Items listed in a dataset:
⁂

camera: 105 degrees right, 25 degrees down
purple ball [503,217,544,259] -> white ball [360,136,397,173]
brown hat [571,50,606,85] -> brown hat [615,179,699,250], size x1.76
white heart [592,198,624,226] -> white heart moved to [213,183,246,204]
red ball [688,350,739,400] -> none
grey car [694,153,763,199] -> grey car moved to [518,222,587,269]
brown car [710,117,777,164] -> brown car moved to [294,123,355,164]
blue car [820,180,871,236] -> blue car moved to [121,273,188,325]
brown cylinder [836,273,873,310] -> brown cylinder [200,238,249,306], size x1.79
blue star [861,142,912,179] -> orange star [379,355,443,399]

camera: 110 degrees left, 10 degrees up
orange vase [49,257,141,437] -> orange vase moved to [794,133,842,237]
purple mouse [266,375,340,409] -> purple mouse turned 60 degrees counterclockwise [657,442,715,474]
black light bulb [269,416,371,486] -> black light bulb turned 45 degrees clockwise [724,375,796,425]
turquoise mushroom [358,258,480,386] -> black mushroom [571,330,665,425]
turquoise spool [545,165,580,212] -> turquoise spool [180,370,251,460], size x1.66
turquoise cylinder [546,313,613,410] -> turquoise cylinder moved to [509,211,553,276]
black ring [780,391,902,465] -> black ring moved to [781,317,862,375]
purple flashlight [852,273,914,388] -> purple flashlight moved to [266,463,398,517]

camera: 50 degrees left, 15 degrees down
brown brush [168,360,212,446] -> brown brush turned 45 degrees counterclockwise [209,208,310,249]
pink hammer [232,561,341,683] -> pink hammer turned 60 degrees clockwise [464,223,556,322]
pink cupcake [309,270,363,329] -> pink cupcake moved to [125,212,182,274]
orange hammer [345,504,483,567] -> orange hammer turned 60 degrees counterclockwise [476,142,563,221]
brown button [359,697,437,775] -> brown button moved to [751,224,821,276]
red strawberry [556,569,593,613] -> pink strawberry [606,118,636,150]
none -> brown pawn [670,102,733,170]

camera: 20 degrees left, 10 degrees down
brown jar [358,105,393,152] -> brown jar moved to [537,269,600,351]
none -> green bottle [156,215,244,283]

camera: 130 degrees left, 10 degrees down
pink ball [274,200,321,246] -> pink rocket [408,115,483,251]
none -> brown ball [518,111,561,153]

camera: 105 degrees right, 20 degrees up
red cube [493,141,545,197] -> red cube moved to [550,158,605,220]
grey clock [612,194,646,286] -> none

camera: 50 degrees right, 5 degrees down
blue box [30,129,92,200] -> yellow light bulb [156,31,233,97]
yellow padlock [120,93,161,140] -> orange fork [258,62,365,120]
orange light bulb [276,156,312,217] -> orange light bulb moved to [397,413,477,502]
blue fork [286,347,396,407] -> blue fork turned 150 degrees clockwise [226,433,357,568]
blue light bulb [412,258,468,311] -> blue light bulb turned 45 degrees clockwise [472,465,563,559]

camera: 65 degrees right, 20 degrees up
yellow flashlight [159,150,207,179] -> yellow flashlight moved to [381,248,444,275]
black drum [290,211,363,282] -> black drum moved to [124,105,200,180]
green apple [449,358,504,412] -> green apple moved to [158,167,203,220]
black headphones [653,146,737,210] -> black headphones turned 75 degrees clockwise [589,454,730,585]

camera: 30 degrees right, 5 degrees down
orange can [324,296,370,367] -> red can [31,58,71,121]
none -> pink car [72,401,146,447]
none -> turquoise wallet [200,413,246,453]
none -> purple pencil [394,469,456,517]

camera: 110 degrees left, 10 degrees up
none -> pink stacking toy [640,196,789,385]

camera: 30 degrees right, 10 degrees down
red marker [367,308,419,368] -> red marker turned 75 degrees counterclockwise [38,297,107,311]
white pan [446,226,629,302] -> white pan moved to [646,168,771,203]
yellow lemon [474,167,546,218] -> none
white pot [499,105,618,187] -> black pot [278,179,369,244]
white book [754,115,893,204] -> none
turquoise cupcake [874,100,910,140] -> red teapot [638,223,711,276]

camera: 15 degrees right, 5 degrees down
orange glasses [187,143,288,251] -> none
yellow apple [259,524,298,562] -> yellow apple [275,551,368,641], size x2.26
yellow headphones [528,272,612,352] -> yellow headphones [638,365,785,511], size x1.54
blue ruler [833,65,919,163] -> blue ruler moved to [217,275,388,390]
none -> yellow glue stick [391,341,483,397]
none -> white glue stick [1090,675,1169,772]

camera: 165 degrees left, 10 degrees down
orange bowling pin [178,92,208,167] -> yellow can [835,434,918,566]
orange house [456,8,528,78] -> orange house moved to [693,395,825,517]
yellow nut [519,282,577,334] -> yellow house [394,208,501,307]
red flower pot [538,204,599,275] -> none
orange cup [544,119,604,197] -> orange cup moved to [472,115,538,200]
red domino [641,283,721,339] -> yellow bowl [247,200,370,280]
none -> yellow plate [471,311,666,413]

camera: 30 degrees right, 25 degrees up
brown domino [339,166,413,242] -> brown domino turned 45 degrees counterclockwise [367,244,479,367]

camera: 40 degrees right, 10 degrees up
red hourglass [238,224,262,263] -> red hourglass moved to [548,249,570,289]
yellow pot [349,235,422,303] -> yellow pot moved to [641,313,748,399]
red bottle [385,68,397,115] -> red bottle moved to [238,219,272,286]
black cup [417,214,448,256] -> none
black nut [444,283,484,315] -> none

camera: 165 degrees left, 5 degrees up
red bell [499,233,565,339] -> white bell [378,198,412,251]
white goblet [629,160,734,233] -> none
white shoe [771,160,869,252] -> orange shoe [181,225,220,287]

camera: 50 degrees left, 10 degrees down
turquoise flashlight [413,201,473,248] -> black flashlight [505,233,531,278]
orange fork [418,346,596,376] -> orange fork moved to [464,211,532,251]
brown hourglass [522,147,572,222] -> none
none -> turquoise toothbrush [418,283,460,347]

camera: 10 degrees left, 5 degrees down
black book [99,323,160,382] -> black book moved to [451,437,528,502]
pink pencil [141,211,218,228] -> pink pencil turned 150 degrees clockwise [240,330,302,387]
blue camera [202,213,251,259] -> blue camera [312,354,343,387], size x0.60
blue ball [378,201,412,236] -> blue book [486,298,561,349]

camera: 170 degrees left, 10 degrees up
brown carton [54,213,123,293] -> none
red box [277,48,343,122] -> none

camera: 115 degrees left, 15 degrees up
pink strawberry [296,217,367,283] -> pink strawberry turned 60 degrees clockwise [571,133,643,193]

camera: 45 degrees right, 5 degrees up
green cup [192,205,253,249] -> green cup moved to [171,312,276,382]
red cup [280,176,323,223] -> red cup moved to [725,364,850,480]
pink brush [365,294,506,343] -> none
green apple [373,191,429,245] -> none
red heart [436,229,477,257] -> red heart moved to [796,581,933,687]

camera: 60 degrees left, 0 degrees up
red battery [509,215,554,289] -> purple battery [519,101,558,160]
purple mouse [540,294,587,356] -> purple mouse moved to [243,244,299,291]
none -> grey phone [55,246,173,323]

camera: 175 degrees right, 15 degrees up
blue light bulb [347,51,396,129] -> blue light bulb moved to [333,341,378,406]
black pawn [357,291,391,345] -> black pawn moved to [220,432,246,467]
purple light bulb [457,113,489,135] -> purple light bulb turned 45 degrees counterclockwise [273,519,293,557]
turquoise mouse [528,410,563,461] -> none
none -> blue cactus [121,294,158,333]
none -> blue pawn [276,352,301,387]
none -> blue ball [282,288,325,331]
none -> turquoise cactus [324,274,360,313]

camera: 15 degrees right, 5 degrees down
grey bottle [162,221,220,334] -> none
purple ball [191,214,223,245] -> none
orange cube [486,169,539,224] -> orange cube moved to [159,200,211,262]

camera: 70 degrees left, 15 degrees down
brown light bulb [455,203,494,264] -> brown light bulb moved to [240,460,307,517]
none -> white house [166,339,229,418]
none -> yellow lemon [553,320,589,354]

⁂

WHAT YOU ARE ASKED TO DO:
Look through the entries above and quote exactly the lines from the line with "red strawberry [556,569,593,613]" to the line with "camera: 105 degrees right, 20 degrees up", counting both of those lines.

TASK RESULT:
red strawberry [556,569,593,613] -> pink strawberry [606,118,636,150]
none -> brown pawn [670,102,733,170]

camera: 20 degrees left, 10 degrees down
brown jar [358,105,393,152] -> brown jar moved to [537,269,600,351]
none -> green bottle [156,215,244,283]

camera: 130 degrees left, 10 degrees down
pink ball [274,200,321,246] -> pink rocket [408,115,483,251]
none -> brown ball [518,111,561,153]

camera: 105 degrees right, 20 degrees up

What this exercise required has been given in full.